*What is expected*. Check every line of the data for the string "moved" and copy the ones that have it.

(Object matching data)
____
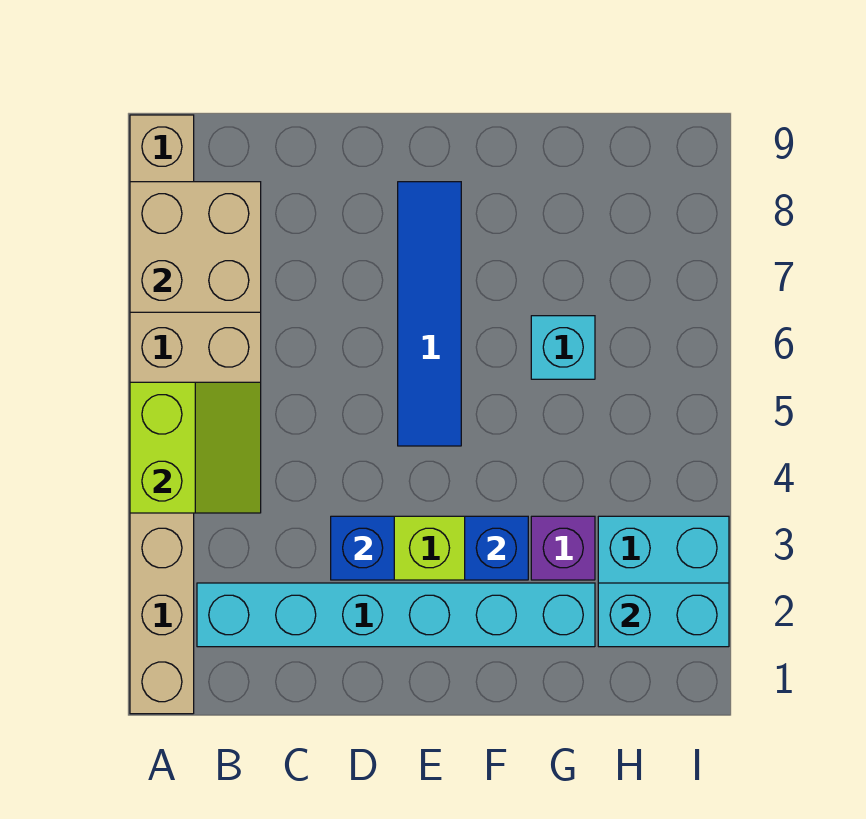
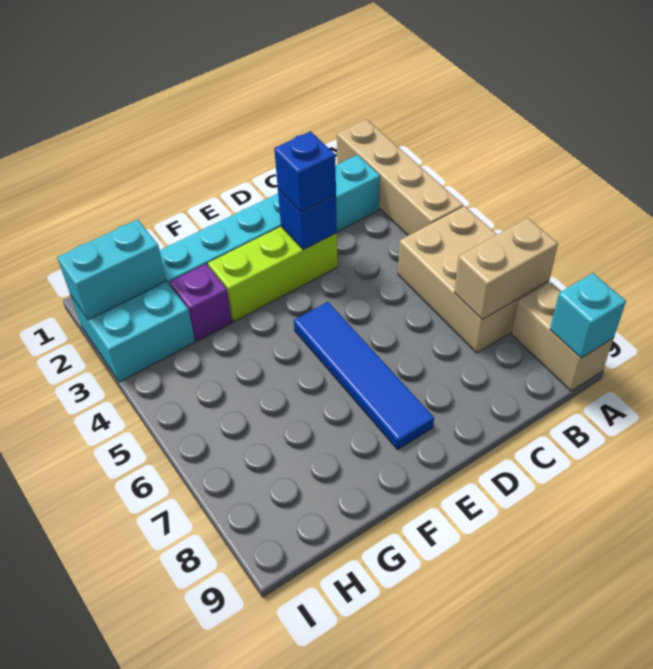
lime 2x2 slope [130,382,261,513] -> none
tan 2x2 brick [130,182,261,312] -> tan 1x2 brick [454,218,558,319]
blue 1x1 brick [465,516,528,580] -> blue 1x1 brick moved to [274,131,336,212]
cyan 1x1 brick [531,316,595,379] -> cyan 1x1 brick moved to [550,273,626,358]

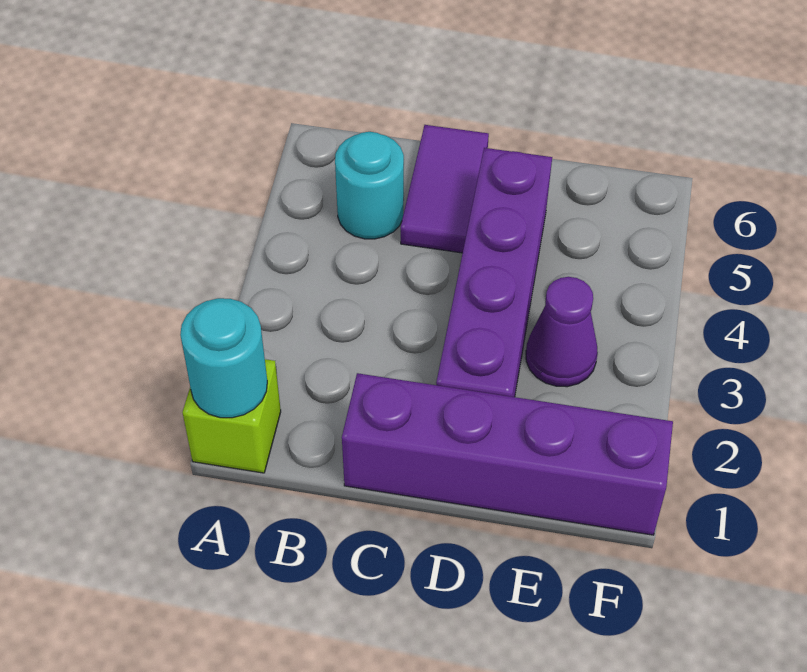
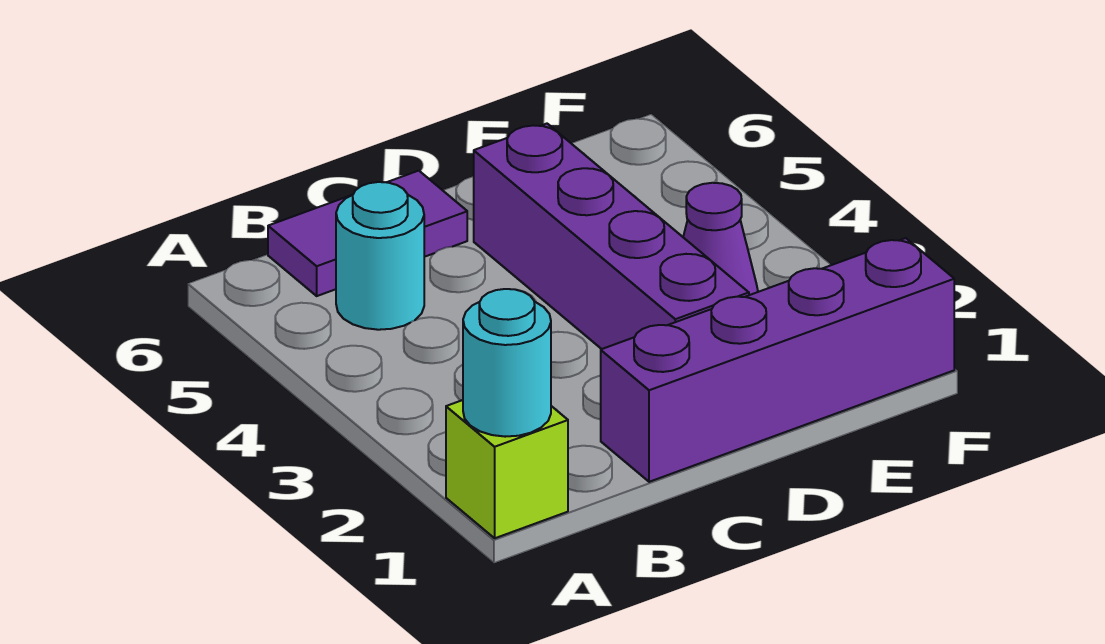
purple 1x2 tile [401,125,489,253] -> purple 1x2 tile turned to [268,171,467,296]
____
*Solution*.
blue 1x1 brick [465,516,528,580] -> blue 1x1 brick moved to [274,131,336,212]
cyan 1x1 brick [531,316,595,379] -> cyan 1x1 brick moved to [550,273,626,358]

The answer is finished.